[Your objective]
Copy out the full data exactly as given; pictures should not be included.

+--

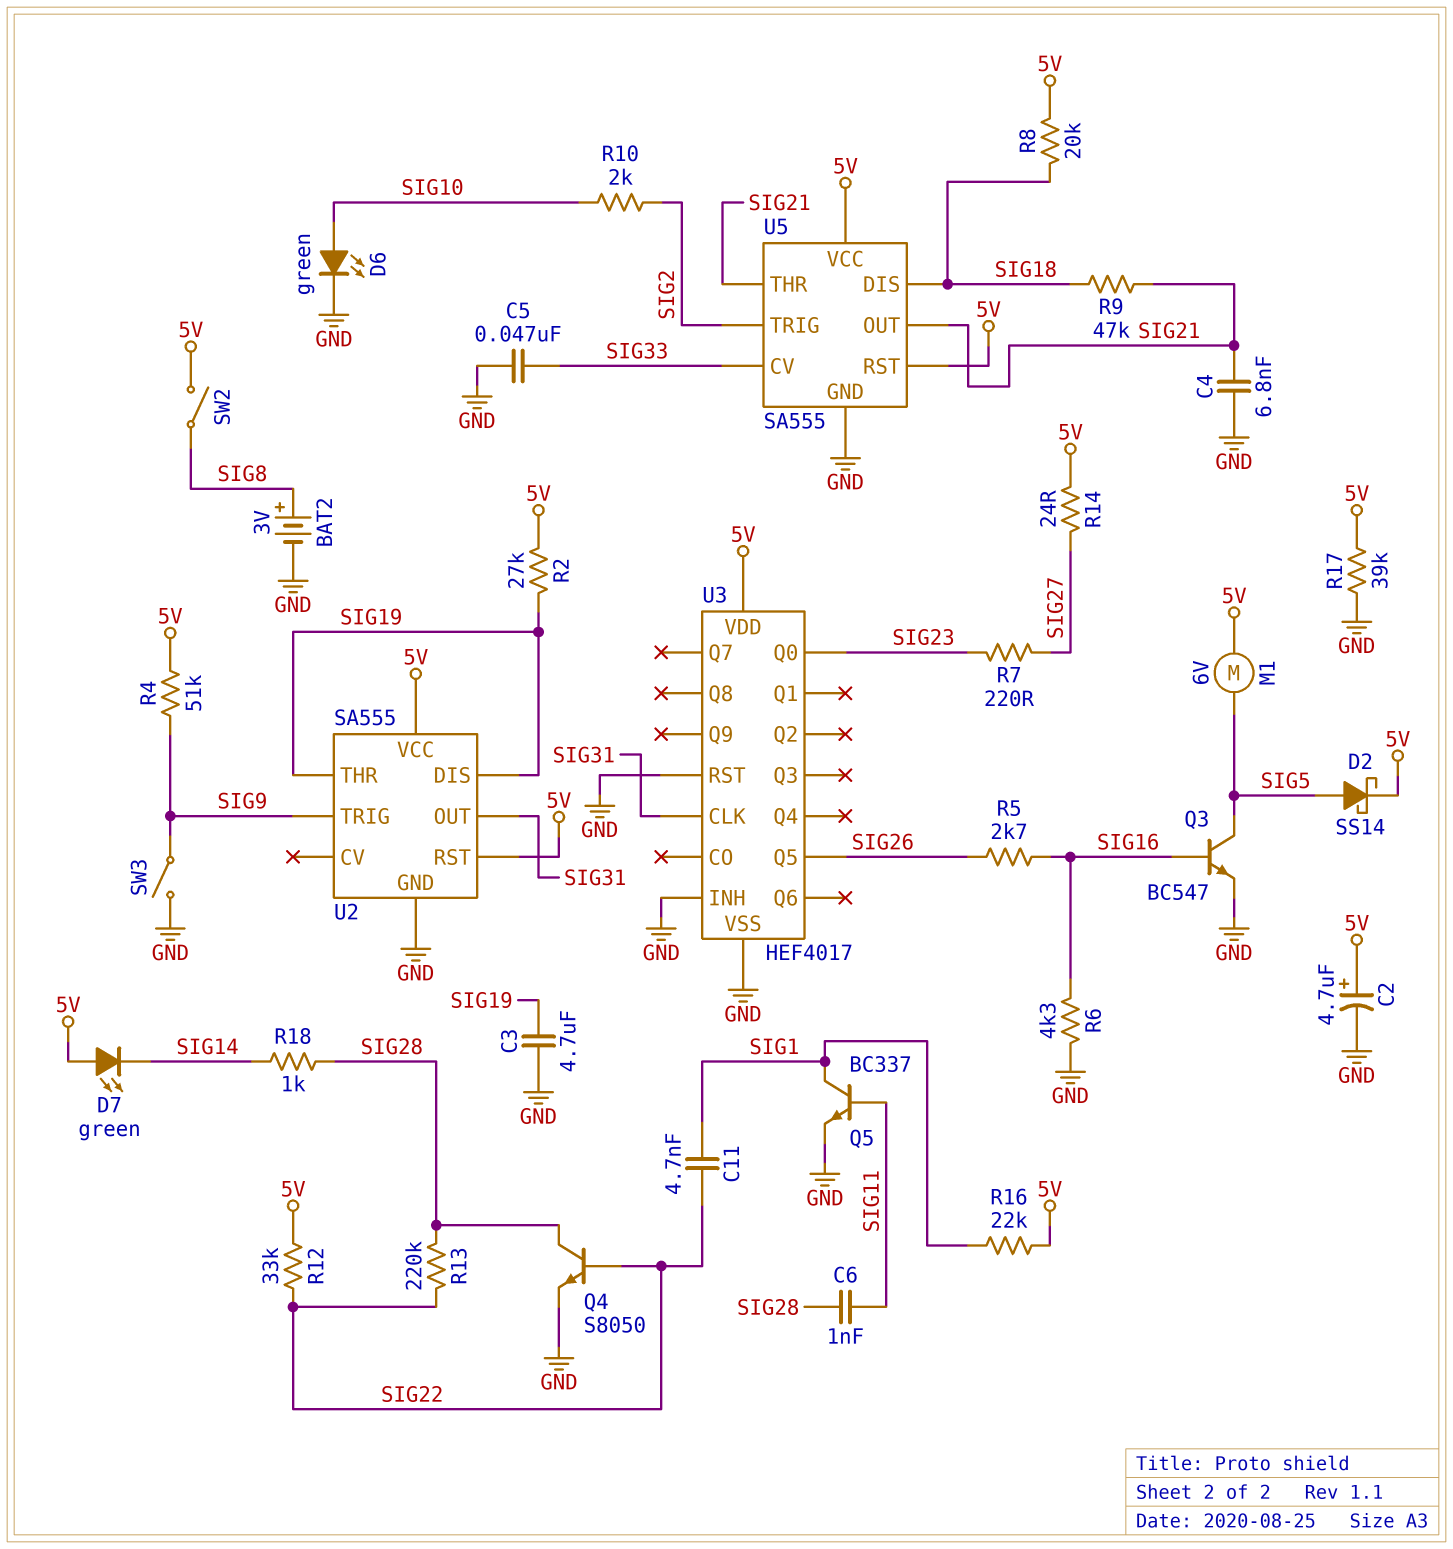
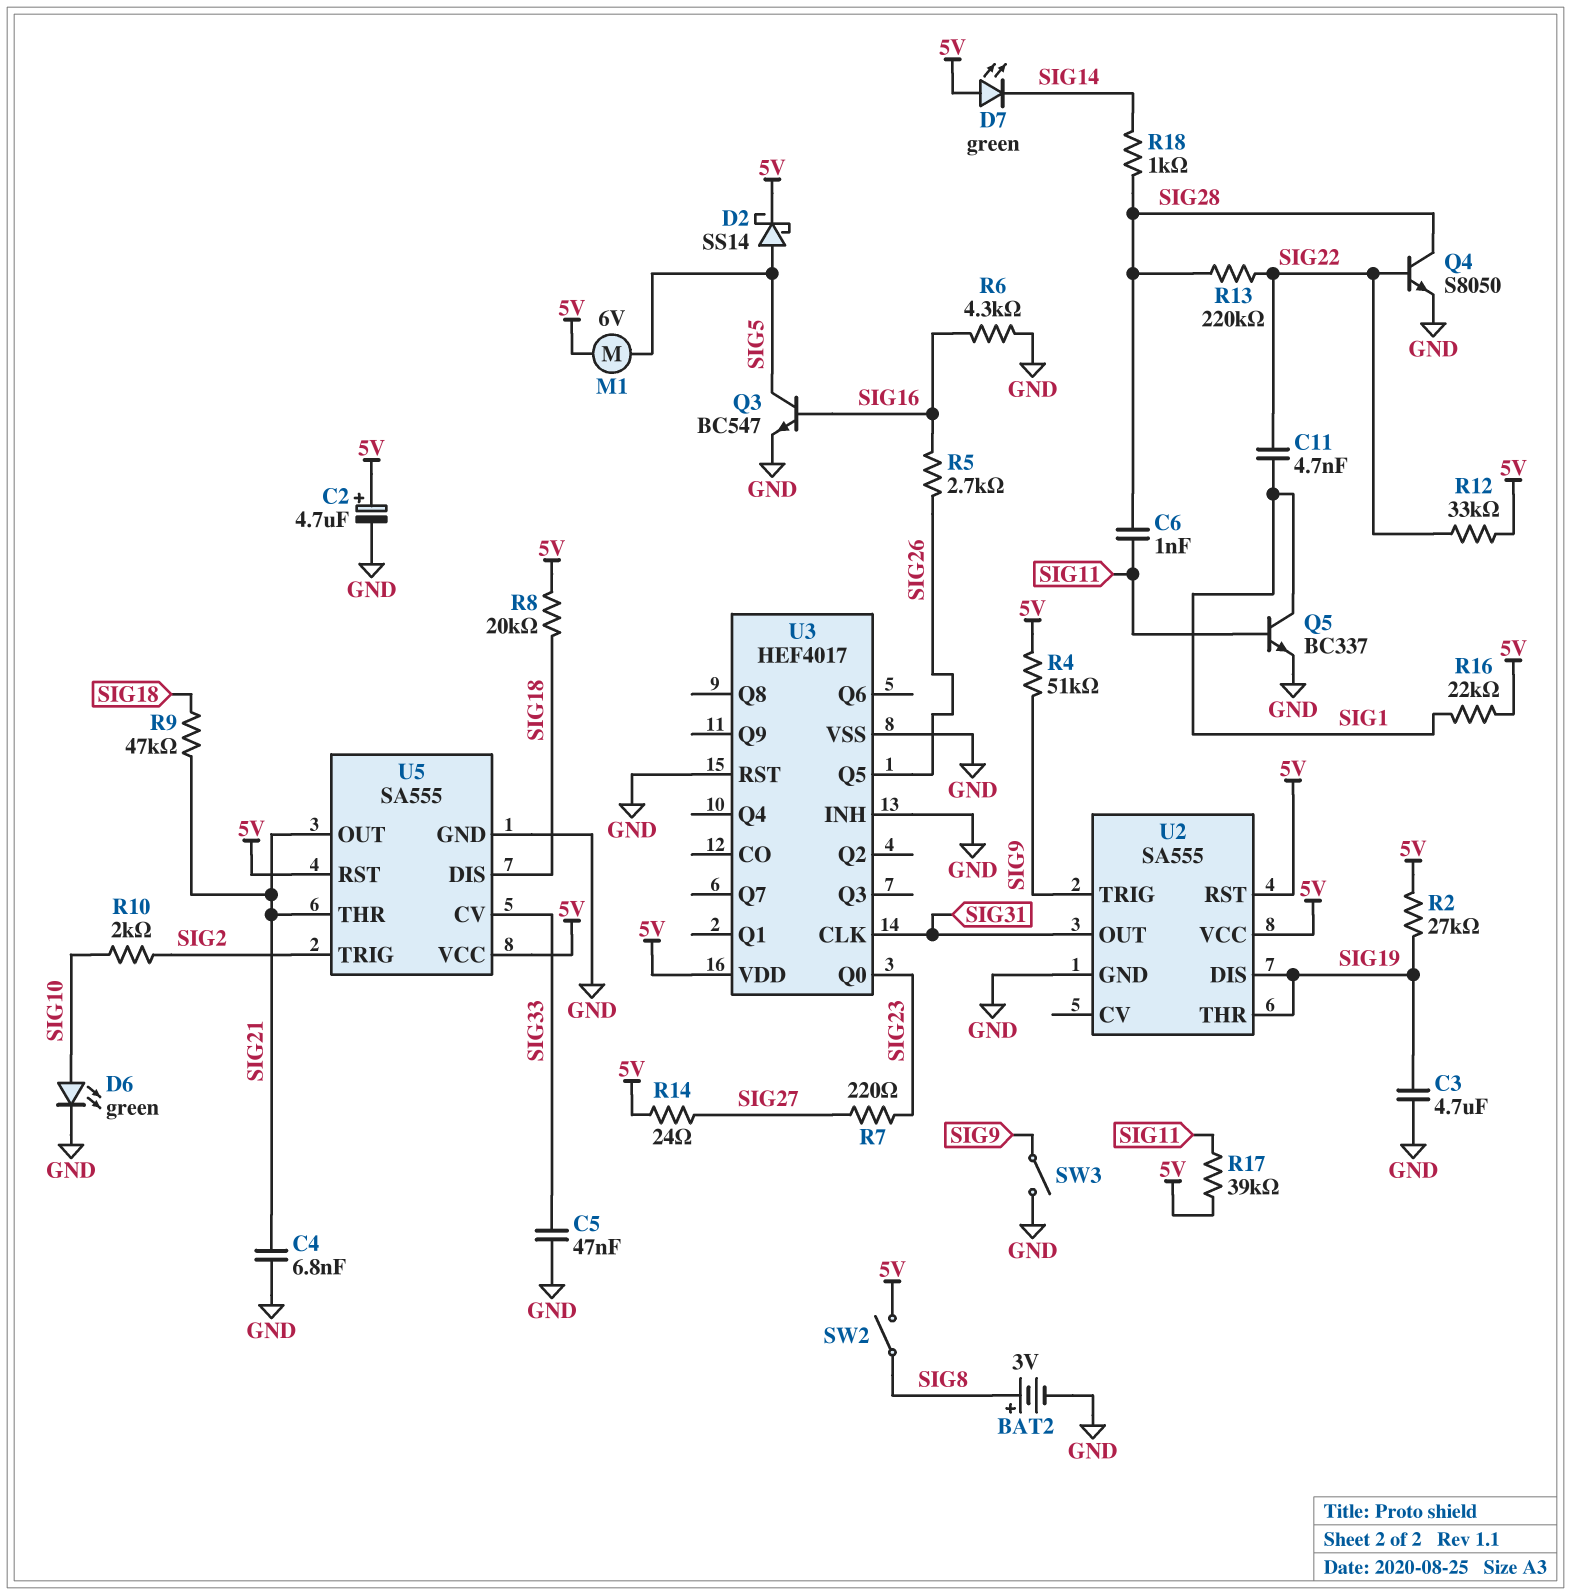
R17: 39k (5V, GND) -> 39k (5V, SIG11)

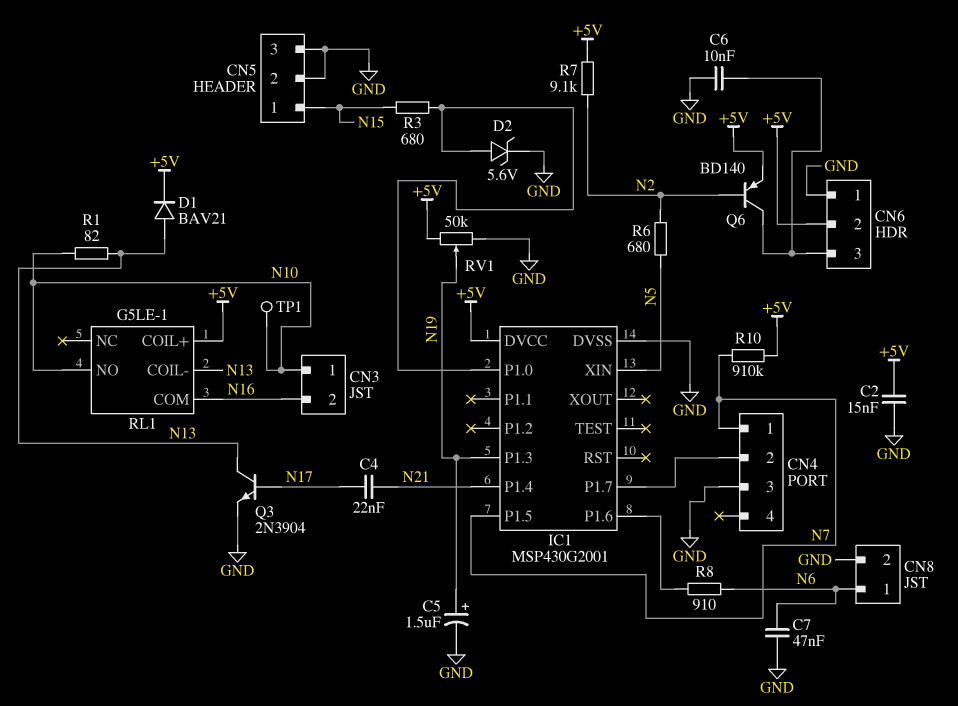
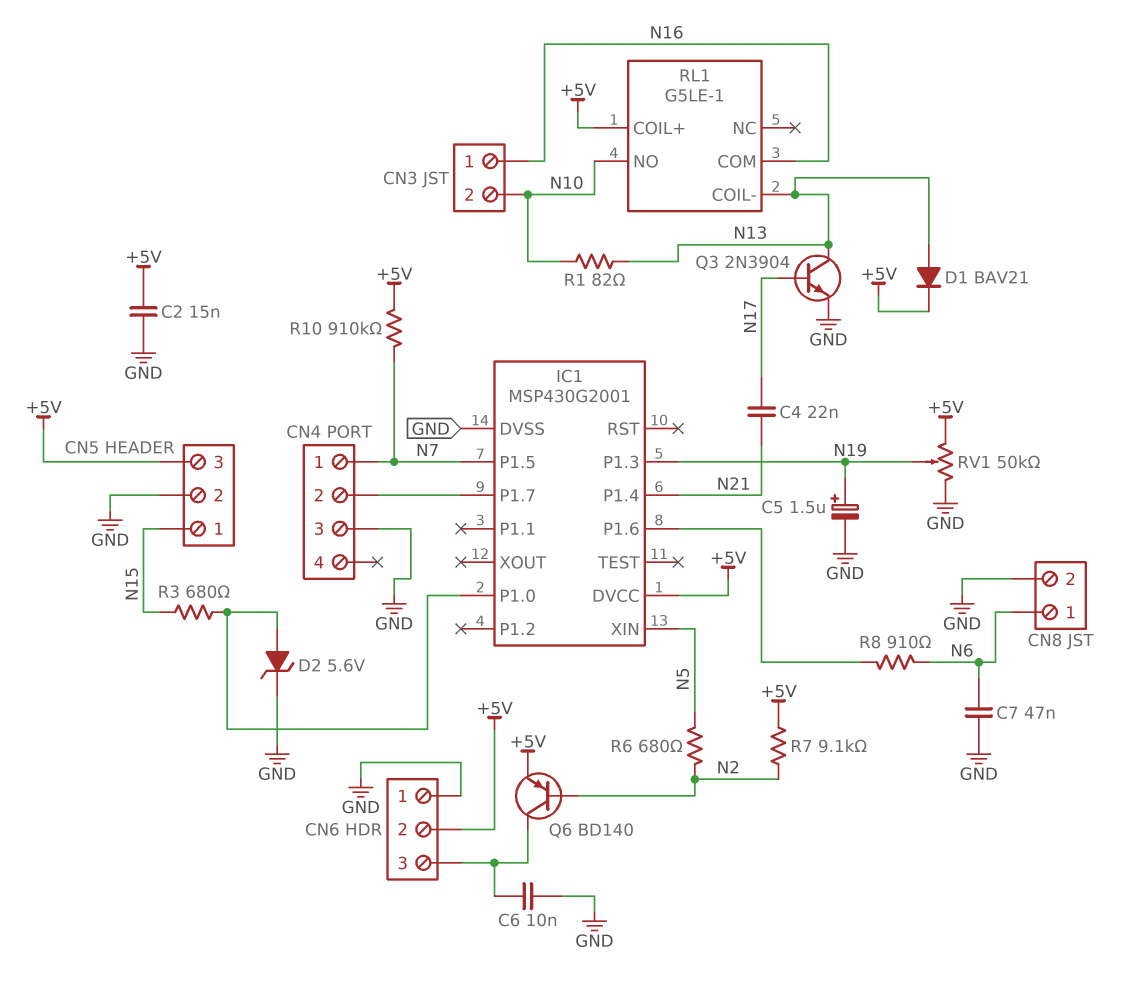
CN3 pin 1: N10 -> N16
CN3 pin 2: N16 -> N10
CN5 pin 3: GND -> +5V
TP1: test point (N10) -> none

+--

[Answer area]
R17: 39k (5V, GND) -> 39k (5V, SIG11)

CN3 pin 1: N10 -> N16
CN3 pin 2: N16 -> N10
CN5 pin 3: GND -> +5V
TP1: test point (N10) -> none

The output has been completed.